** Opening Recorded data block **

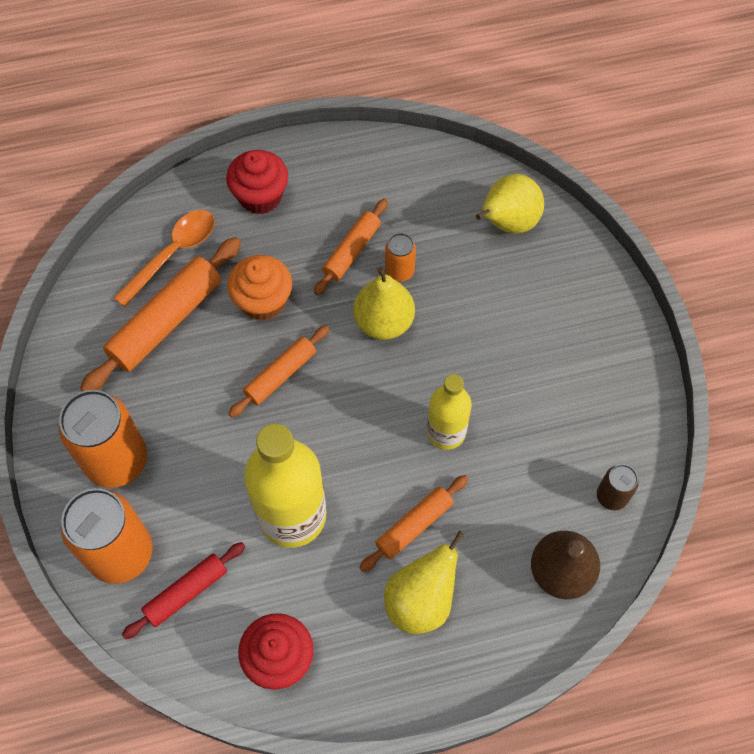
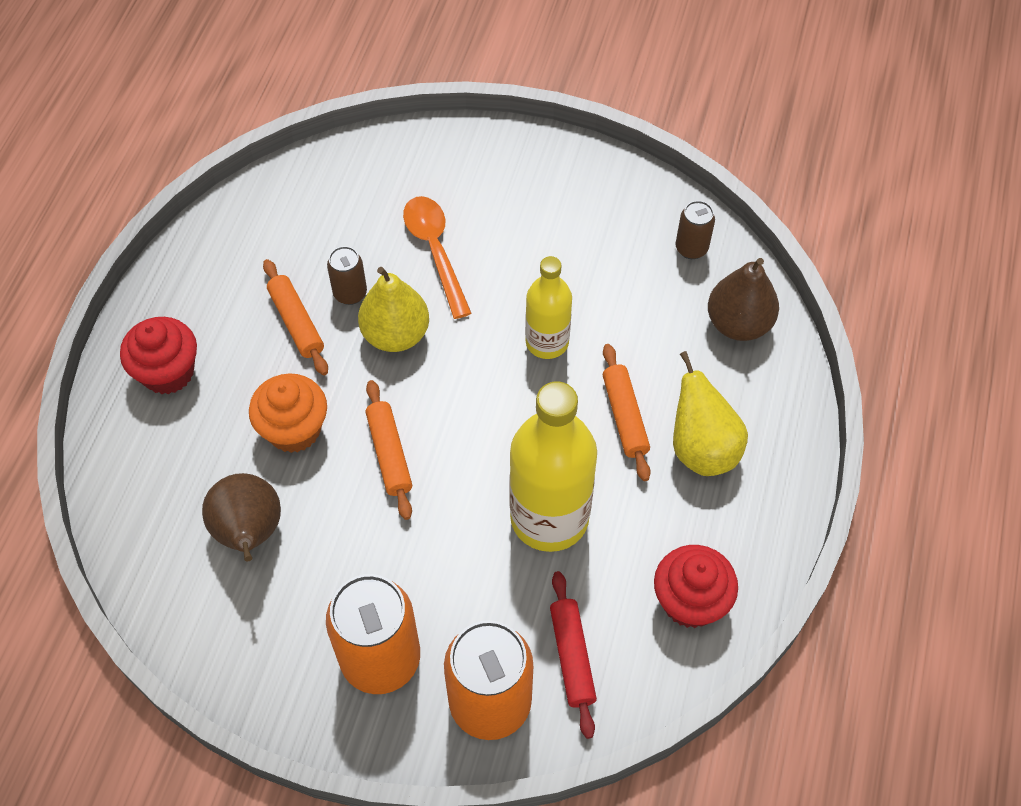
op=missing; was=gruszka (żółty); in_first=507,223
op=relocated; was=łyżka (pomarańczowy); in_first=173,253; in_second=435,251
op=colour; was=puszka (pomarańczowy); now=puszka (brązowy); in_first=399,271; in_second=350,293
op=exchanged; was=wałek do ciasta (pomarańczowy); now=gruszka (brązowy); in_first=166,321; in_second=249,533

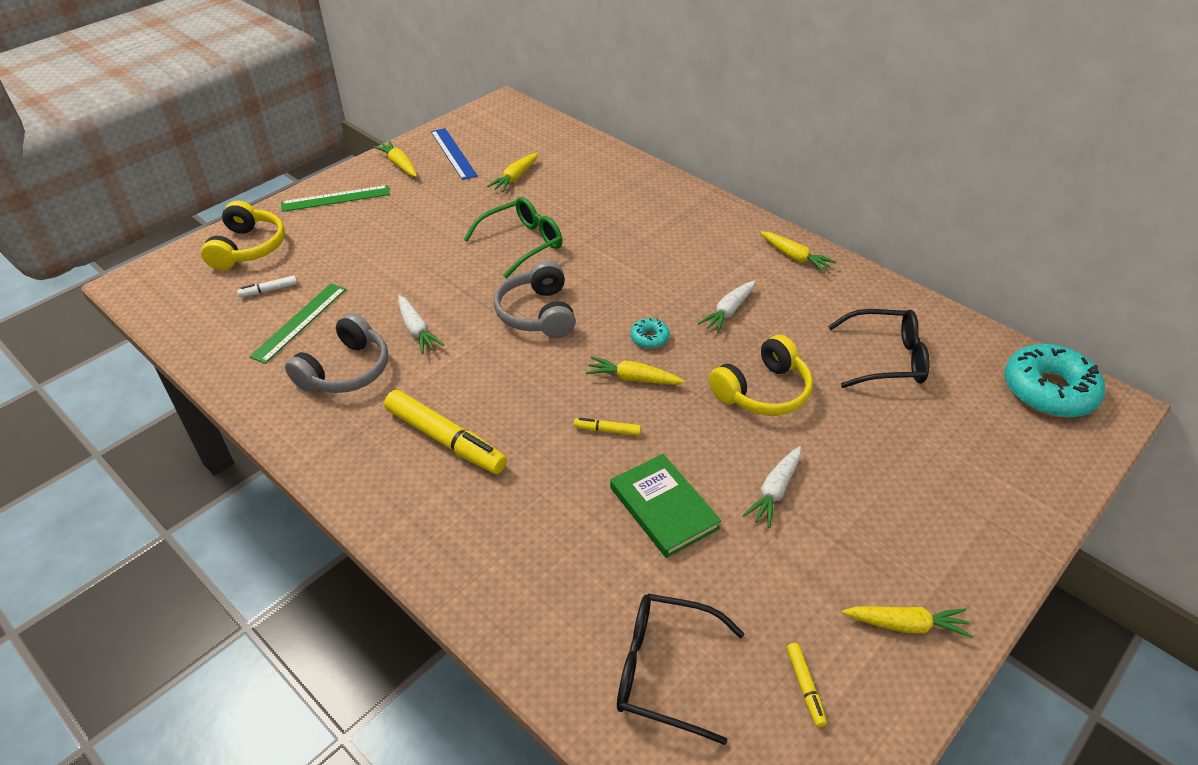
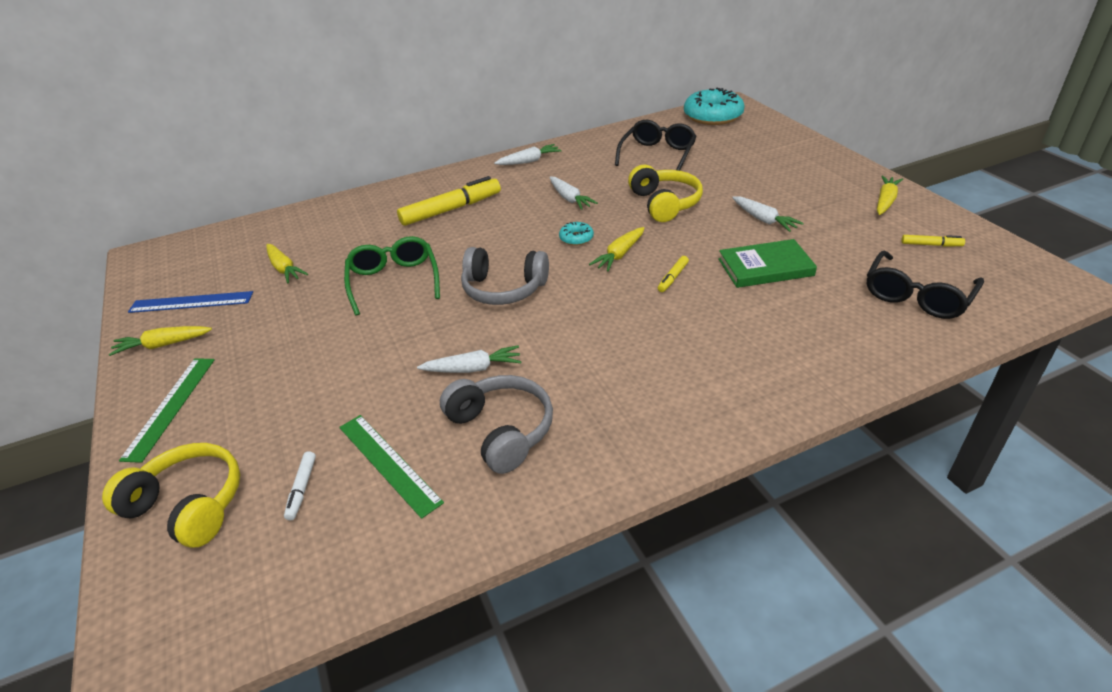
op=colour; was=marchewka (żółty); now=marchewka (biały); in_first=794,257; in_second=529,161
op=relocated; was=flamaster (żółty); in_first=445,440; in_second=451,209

** Closing Recorded data block **

- [Task brief] Retype the entries exactly, skipping every picture.

- [Task response]
op=missing; was=gruszka (żółty); in_first=507,223
op=relocated; was=łyżka (pomarańczowy); in_first=173,253; in_second=435,251
op=colour; was=puszka (pomarańczowy); now=puszka (brązowy); in_first=399,271; in_second=350,293
op=exchanged; was=wałek do ciasta (pomarańczowy); now=gruszka (brązowy); in_first=166,321; in_second=249,533

op=colour; was=marchewka (żółty); now=marchewka (biały); in_first=794,257; in_second=529,161
op=relocated; was=flamaster (żółty); in_first=445,440; in_second=451,209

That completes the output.